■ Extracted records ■
>>

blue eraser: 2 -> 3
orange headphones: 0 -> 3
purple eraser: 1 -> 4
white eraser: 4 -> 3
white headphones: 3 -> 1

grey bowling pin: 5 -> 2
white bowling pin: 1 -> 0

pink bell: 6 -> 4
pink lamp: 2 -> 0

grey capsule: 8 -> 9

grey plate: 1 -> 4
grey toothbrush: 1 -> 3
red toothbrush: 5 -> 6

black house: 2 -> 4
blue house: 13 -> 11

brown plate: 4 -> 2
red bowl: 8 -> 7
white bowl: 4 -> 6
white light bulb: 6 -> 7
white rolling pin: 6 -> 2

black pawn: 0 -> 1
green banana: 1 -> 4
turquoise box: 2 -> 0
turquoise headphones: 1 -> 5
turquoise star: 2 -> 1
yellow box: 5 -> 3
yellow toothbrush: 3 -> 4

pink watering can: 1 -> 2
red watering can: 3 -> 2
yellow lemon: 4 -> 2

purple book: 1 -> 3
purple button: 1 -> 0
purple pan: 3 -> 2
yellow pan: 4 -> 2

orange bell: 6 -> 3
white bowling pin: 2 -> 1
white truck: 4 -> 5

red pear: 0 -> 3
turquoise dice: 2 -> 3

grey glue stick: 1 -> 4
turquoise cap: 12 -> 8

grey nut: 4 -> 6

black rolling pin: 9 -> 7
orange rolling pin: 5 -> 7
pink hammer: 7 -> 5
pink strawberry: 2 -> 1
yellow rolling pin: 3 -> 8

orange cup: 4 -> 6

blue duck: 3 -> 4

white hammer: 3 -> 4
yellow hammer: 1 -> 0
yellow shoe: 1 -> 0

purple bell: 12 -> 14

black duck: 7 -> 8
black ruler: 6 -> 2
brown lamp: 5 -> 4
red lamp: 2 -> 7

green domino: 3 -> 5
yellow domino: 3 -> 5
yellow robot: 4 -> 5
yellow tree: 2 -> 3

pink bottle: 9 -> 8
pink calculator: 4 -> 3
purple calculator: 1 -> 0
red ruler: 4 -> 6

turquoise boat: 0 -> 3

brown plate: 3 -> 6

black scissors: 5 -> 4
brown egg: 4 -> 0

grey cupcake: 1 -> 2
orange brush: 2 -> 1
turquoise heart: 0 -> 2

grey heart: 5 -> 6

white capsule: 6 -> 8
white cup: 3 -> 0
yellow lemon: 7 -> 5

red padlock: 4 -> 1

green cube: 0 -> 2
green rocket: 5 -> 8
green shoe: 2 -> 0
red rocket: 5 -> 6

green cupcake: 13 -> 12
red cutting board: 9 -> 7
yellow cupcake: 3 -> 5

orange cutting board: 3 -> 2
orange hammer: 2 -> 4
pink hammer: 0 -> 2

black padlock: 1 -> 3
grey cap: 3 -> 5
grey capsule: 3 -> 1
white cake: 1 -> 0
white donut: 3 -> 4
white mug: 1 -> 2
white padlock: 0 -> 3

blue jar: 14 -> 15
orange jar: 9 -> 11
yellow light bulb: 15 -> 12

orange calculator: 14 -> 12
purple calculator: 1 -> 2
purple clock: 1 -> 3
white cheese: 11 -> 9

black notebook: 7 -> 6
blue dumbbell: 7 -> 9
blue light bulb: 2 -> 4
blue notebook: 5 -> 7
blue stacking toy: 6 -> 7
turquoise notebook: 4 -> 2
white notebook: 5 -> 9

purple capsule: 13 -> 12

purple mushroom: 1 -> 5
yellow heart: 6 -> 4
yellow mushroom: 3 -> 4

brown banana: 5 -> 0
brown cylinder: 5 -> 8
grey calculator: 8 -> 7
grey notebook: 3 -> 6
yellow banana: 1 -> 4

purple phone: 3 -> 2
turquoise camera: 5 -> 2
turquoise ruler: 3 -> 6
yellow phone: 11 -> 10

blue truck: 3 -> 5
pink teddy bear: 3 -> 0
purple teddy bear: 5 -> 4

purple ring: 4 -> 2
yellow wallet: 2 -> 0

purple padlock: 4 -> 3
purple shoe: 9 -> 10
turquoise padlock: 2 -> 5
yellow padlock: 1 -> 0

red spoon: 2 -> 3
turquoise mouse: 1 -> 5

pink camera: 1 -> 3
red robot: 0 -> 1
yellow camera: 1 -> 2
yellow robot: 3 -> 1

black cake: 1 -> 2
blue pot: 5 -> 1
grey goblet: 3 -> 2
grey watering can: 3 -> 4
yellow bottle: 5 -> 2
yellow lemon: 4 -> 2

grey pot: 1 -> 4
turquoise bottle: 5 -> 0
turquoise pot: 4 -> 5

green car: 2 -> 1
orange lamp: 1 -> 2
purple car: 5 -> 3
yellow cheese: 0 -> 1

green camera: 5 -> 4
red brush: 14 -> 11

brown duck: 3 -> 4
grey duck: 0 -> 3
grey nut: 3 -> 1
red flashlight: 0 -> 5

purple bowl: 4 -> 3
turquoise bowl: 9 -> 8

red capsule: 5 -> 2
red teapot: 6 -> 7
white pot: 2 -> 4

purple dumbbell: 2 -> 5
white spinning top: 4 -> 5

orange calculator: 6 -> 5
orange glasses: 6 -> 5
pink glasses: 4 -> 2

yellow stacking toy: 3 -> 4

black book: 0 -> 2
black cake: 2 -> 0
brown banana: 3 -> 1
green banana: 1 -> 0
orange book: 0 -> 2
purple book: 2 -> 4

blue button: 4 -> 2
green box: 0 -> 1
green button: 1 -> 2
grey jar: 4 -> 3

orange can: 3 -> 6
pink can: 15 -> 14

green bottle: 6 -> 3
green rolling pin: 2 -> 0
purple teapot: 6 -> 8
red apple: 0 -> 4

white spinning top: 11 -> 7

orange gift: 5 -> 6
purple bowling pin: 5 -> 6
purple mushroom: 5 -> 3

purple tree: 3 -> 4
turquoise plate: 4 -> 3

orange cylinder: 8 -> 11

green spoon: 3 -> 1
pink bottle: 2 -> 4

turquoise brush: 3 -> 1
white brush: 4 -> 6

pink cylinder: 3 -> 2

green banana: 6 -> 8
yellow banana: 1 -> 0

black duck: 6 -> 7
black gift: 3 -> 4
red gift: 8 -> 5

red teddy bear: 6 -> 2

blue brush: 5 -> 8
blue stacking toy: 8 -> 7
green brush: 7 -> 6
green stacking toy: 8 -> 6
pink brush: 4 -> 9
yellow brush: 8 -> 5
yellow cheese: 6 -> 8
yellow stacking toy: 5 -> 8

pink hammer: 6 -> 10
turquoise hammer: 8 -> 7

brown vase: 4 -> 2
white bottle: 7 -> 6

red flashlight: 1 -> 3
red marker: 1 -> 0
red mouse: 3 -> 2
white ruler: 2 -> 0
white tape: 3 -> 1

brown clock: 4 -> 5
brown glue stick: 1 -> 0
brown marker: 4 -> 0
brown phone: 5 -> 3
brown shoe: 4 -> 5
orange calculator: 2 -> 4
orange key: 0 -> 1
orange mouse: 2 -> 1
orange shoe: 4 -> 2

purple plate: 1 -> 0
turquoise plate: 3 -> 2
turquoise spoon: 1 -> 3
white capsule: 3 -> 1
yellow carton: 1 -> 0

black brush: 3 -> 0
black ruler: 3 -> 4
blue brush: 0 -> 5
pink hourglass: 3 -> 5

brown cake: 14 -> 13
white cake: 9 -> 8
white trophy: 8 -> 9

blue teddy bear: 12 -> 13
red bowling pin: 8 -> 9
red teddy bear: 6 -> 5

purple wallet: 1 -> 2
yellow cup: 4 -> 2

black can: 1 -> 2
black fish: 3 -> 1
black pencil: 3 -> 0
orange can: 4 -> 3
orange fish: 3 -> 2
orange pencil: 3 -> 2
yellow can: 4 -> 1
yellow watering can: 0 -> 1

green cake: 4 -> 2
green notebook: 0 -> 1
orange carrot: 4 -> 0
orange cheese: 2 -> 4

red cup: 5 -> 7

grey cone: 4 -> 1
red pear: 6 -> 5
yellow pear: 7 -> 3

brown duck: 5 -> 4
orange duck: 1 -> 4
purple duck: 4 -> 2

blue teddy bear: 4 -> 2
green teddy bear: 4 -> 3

<<

■ Problem details ■
Your task for the entries above: copy exactly the span starting with the line with "blue light bulb: 2 -> 4" and going on through the line with "green spoon: 3 -> 1", both lines included, and nothing else.

■ Written response ■
blue light bulb: 2 -> 4
blue notebook: 5 -> 7
blue stacking toy: 6 -> 7
turquoise notebook: 4 -> 2
white notebook: 5 -> 9

purple capsule: 13 -> 12

purple mushroom: 1 -> 5
yellow heart: 6 -> 4
yellow mushroom: 3 -> 4

brown banana: 5 -> 0
brown cylinder: 5 -> 8
grey calculator: 8 -> 7
grey notebook: 3 -> 6
yellow banana: 1 -> 4

purple phone: 3 -> 2
turquoise camera: 5 -> 2
turquoise ruler: 3 -> 6
yellow phone: 11 -> 10

blue truck: 3 -> 5
pink teddy bear: 3 -> 0
purple teddy bear: 5 -> 4

purple ring: 4 -> 2
yellow wallet: 2 -> 0

purple padlock: 4 -> 3
purple shoe: 9 -> 10
turquoise padlock: 2 -> 5
yellow padlock: 1 -> 0

red spoon: 2 -> 3
turquoise mouse: 1 -> 5

pink camera: 1 -> 3
red robot: 0 -> 1
yellow camera: 1 -> 2
yellow robot: 3 -> 1

black cake: 1 -> 2
blue pot: 5 -> 1
grey goblet: 3 -> 2
grey watering can: 3 -> 4
yellow bottle: 5 -> 2
yellow lemon: 4 -> 2

grey pot: 1 -> 4
turquoise bottle: 5 -> 0
turquoise pot: 4 -> 5

green car: 2 -> 1
orange lamp: 1 -> 2
purple car: 5 -> 3
yellow cheese: 0 -> 1

green camera: 5 -> 4
red brush: 14 -> 11

brown duck: 3 -> 4
grey duck: 0 -> 3
grey nut: 3 -> 1
red flashlight: 0 -> 5

purple bowl: 4 -> 3
turquoise bowl: 9 -> 8

red capsule: 5 -> 2
red teapot: 6 -> 7
white pot: 2 -> 4

purple dumbbell: 2 -> 5
white spinning top: 4 -> 5

orange calculator: 6 -> 5
orange glasses: 6 -> 5
pink glasses: 4 -> 2

yellow stacking toy: 3 -> 4

black book: 0 -> 2
black cake: 2 -> 0
brown banana: 3 -> 1
green banana: 1 -> 0
orange book: 0 -> 2
purple book: 2 -> 4

blue button: 4 -> 2
green box: 0 -> 1
green button: 1 -> 2
grey jar: 4 -> 3

orange can: 3 -> 6
pink can: 15 -> 14

green bottle: 6 -> 3
green rolling pin: 2 -> 0
purple teapot: 6 -> 8
red apple: 0 -> 4

white spinning top: 11 -> 7

orange gift: 5 -> 6
purple bowling pin: 5 -> 6
purple mushroom: 5 -> 3

purple tree: 3 -> 4
turquoise plate: 4 -> 3

orange cylinder: 8 -> 11

green spoon: 3 -> 1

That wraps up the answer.